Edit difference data
━━━━━━━━━━━━━━━━━━━━━━━━━━━━━━

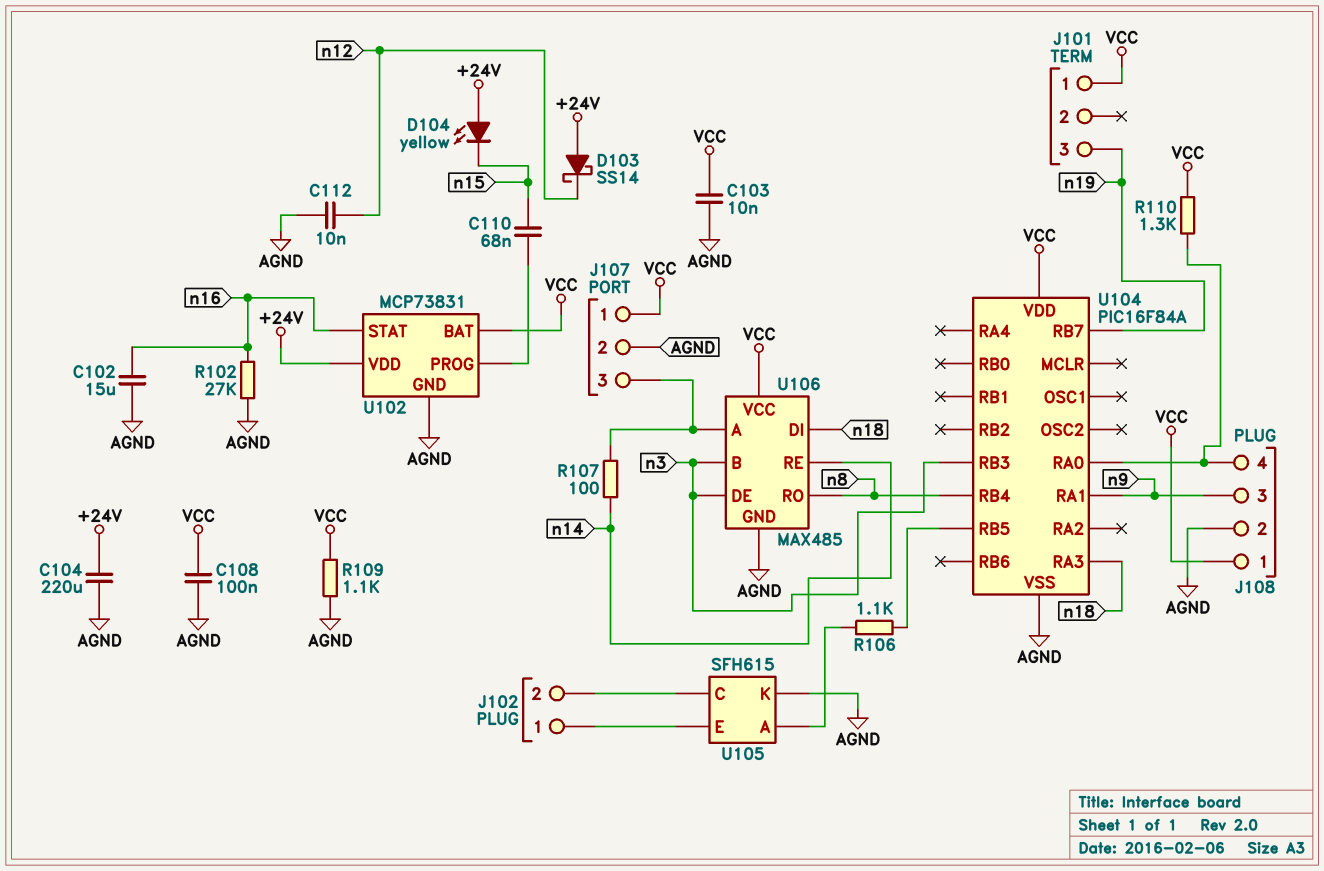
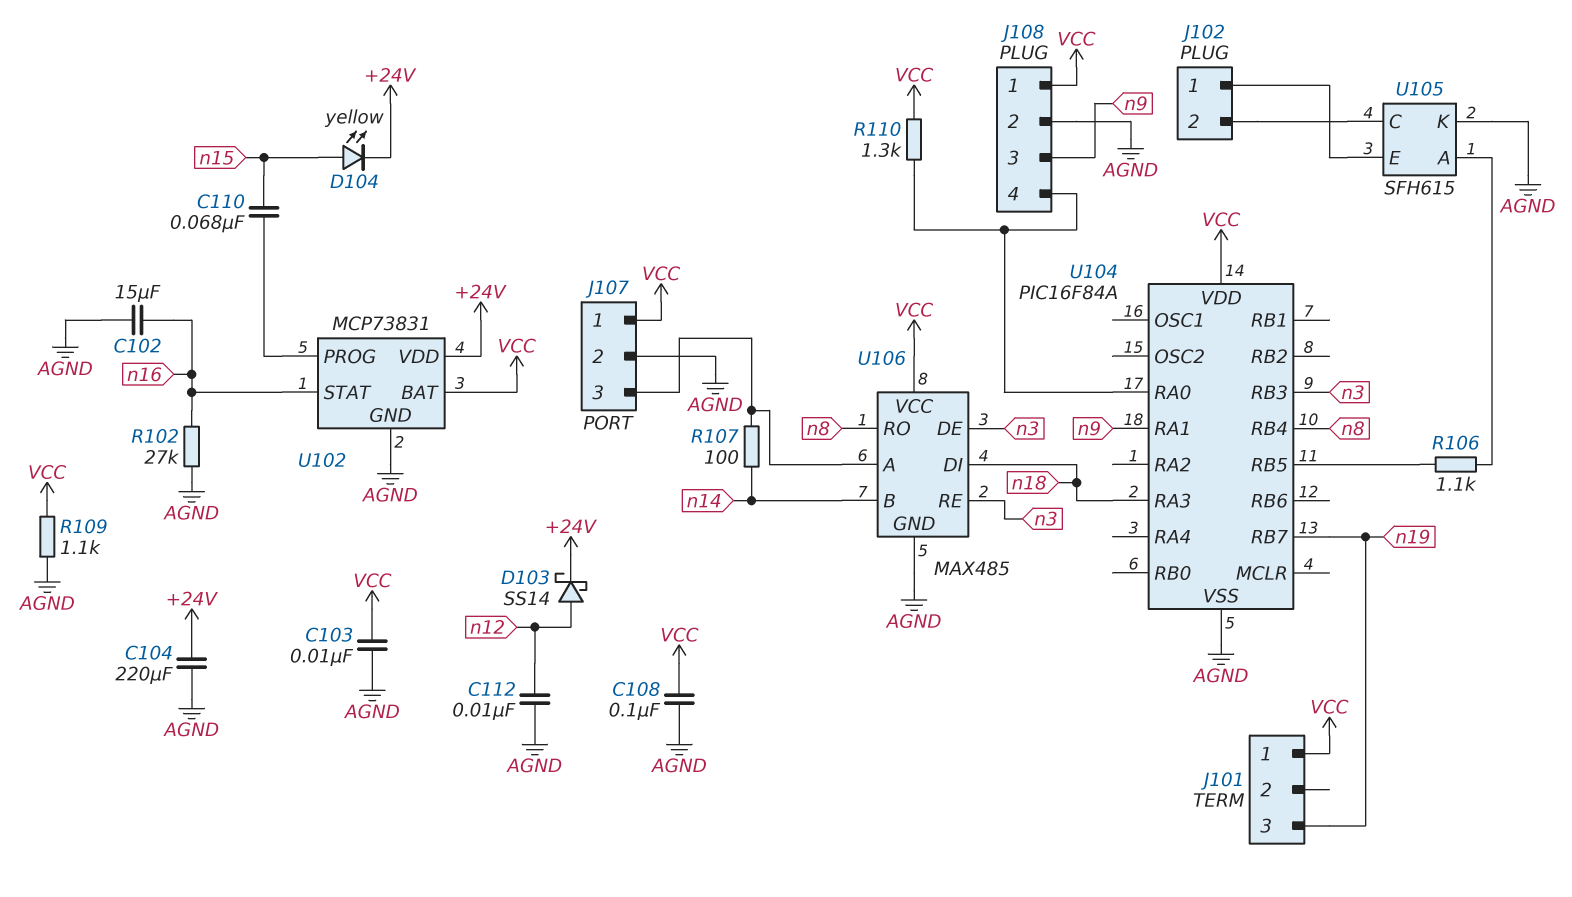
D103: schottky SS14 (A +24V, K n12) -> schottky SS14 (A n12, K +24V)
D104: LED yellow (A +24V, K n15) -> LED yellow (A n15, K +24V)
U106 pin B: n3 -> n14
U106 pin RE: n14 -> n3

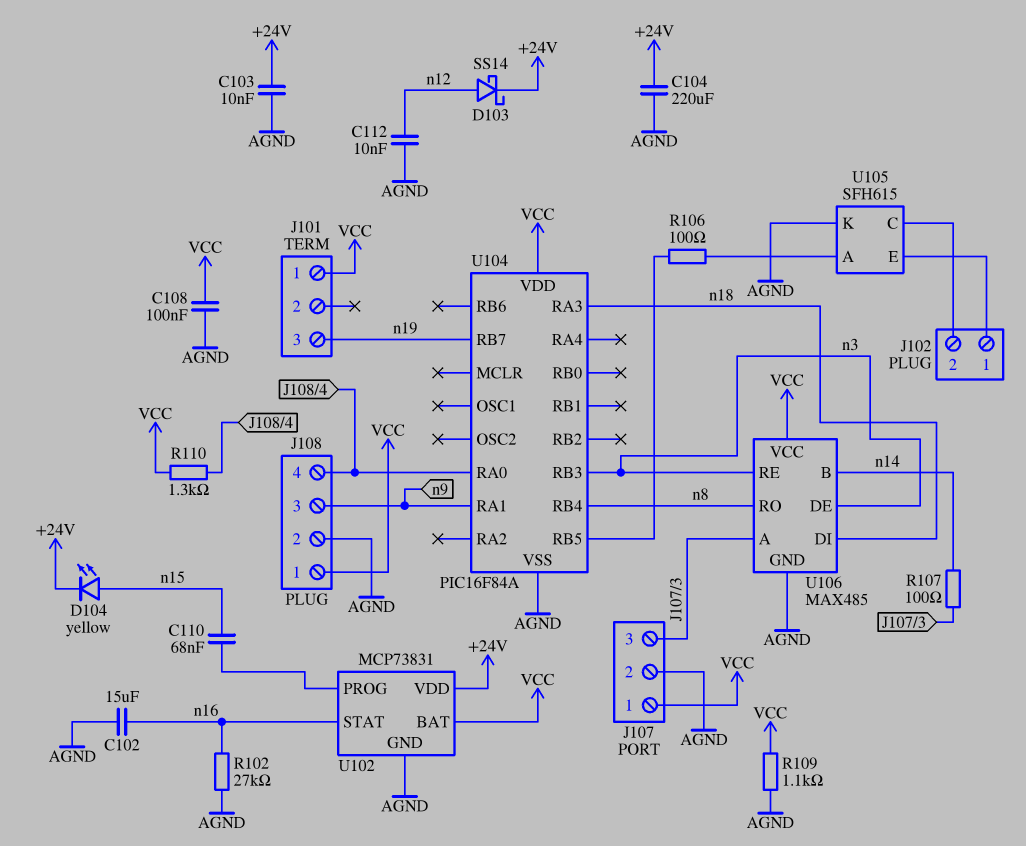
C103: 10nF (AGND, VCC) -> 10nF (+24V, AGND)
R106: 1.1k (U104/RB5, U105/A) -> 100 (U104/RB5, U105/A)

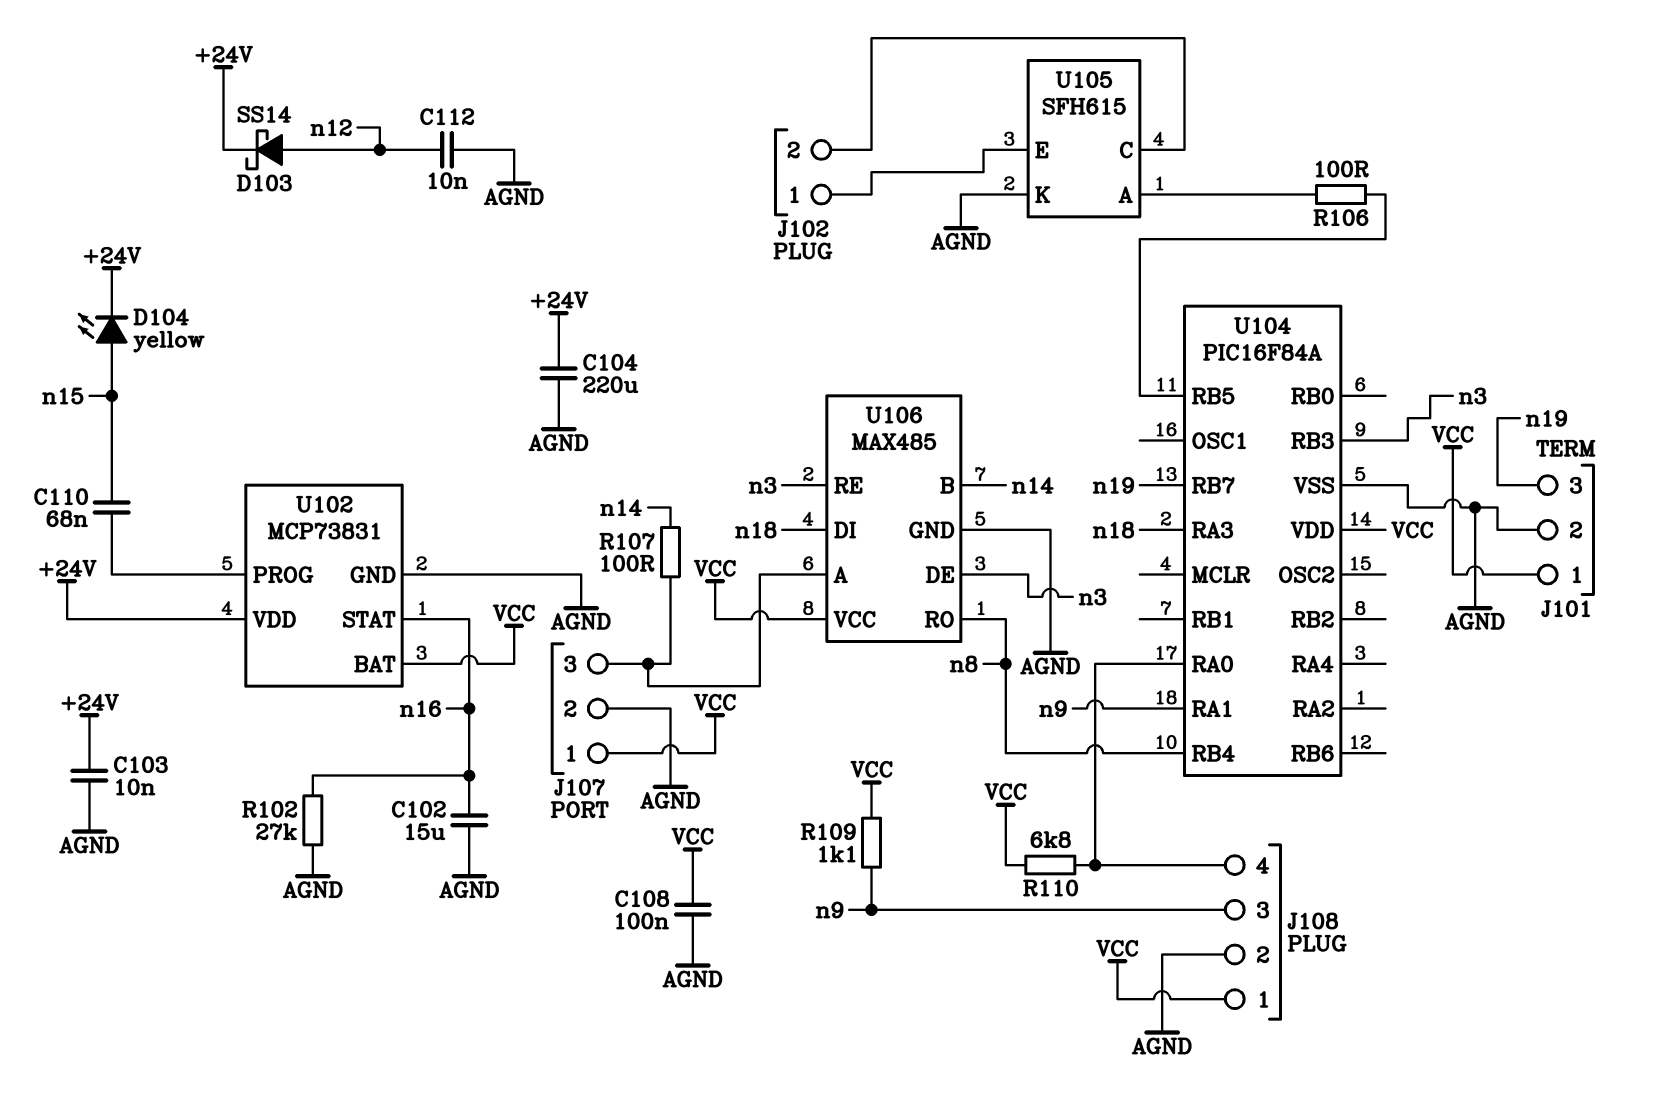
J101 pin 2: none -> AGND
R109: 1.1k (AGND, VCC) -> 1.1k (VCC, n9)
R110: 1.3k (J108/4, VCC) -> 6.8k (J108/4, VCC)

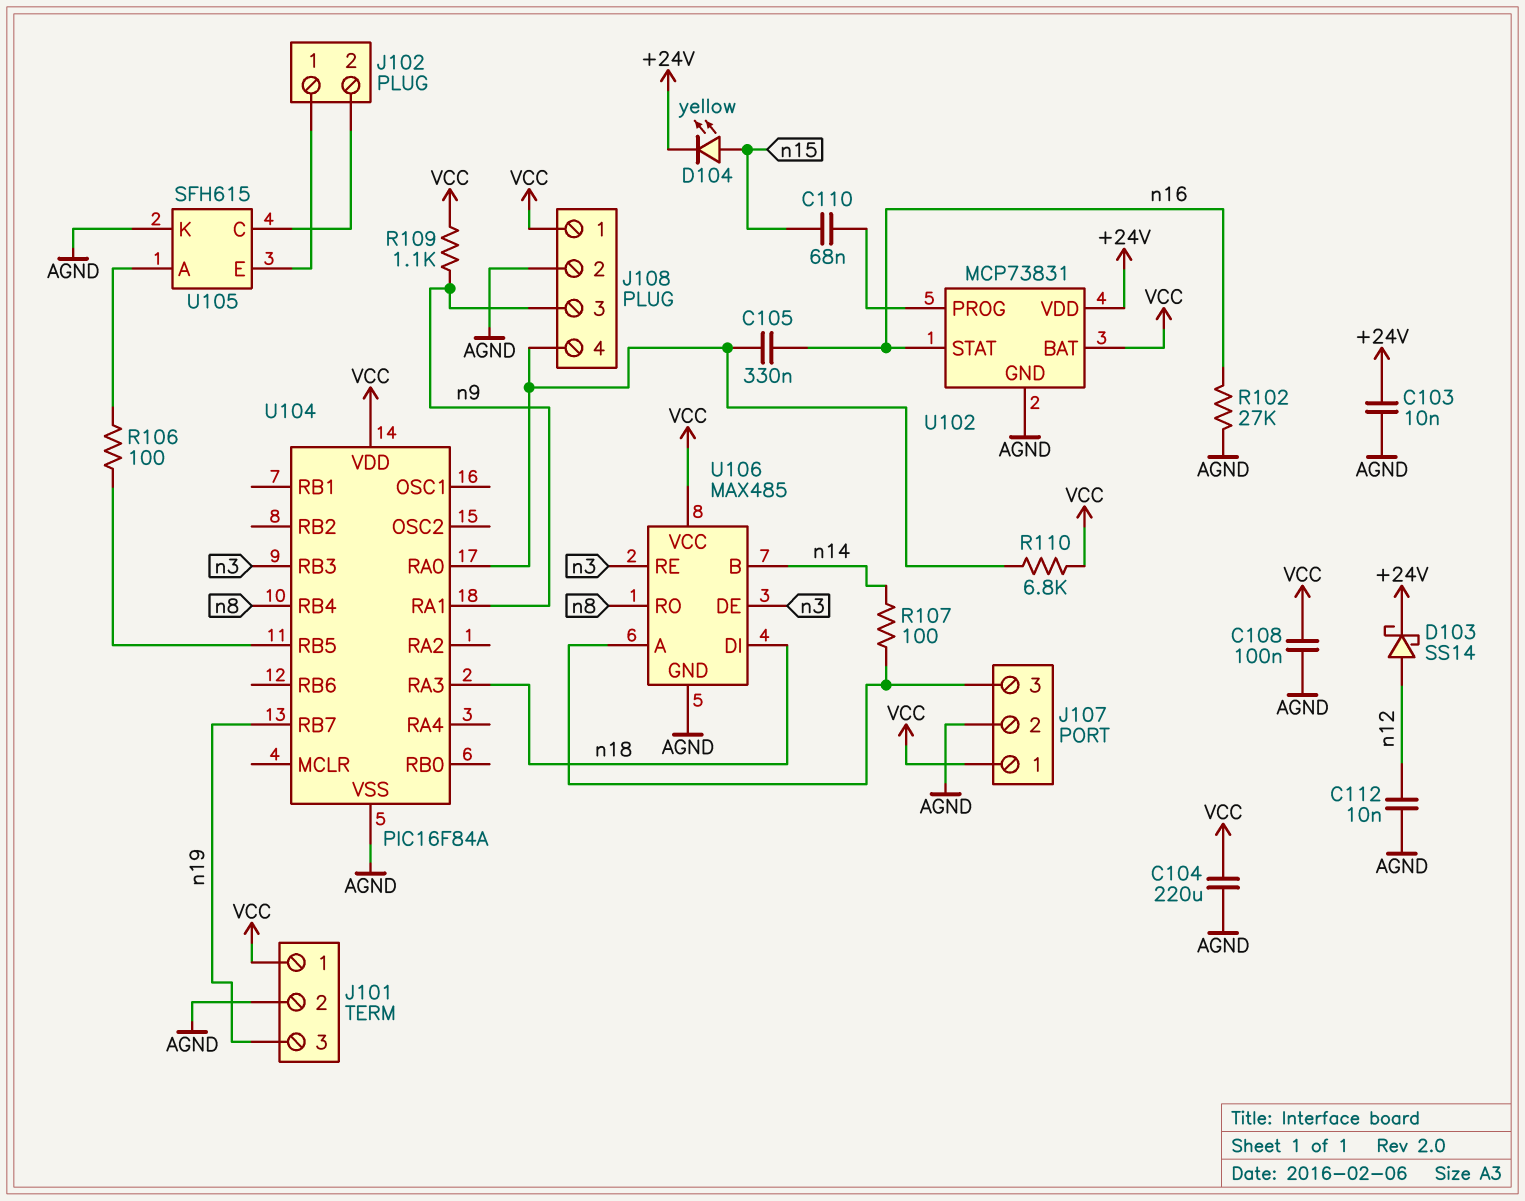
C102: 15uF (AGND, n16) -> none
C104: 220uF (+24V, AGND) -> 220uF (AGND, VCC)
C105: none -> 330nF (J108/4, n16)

━━━━━━━━━━━━━━━━━━━━━━━━━━━━━━

**Task**
Return, in full, every line of these entries that holds "none".

**Problem solution**
J101 pin 2: none -> AGND
C102: 15uF (AGND, n16) -> none
C105: none -> 330nF (J108/4, n16)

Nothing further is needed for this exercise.